▶ **YOUR GOAL**:
Look below for the line containing "grey 1x1 cone [296,81,329,133]". Output it and each remaining line of the entries exactly, and nothing else.

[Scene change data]
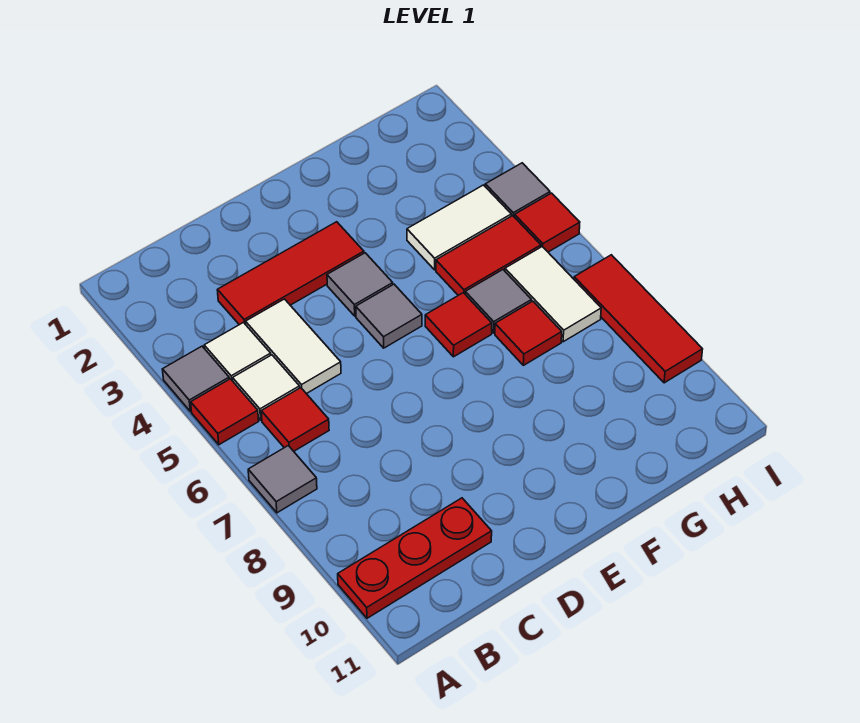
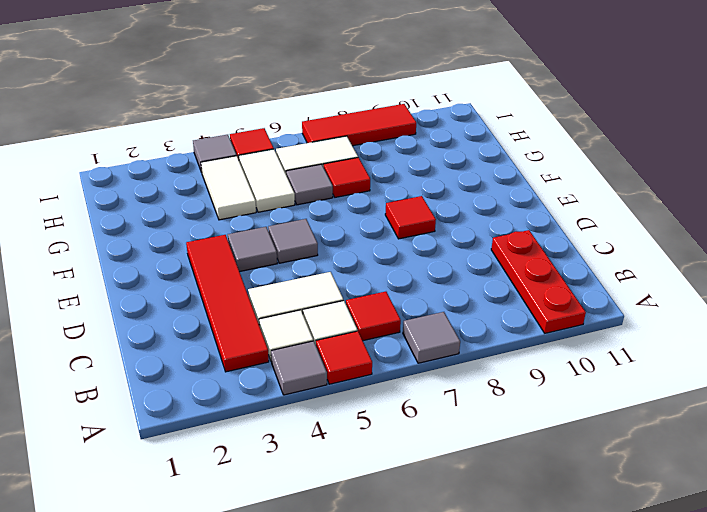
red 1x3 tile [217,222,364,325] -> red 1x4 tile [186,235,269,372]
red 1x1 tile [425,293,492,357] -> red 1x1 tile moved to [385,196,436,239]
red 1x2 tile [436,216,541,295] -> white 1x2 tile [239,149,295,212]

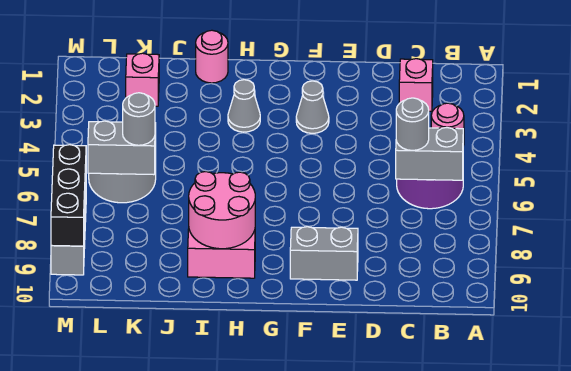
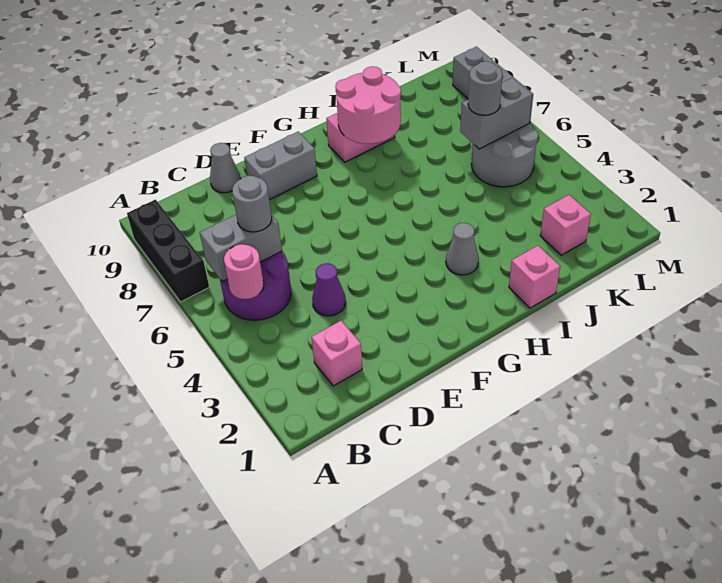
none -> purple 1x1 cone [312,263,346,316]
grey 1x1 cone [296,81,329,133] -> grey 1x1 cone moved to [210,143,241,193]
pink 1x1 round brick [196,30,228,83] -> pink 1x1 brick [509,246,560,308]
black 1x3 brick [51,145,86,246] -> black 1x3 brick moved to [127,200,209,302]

▶ **RESULT**:
grey 1x1 cone [296,81,329,133] -> grey 1x1 cone moved to [210,143,241,193]
pink 1x1 round brick [196,30,228,83] -> pink 1x1 brick [509,246,560,308]
black 1x3 brick [51,145,86,246] -> black 1x3 brick moved to [127,200,209,302]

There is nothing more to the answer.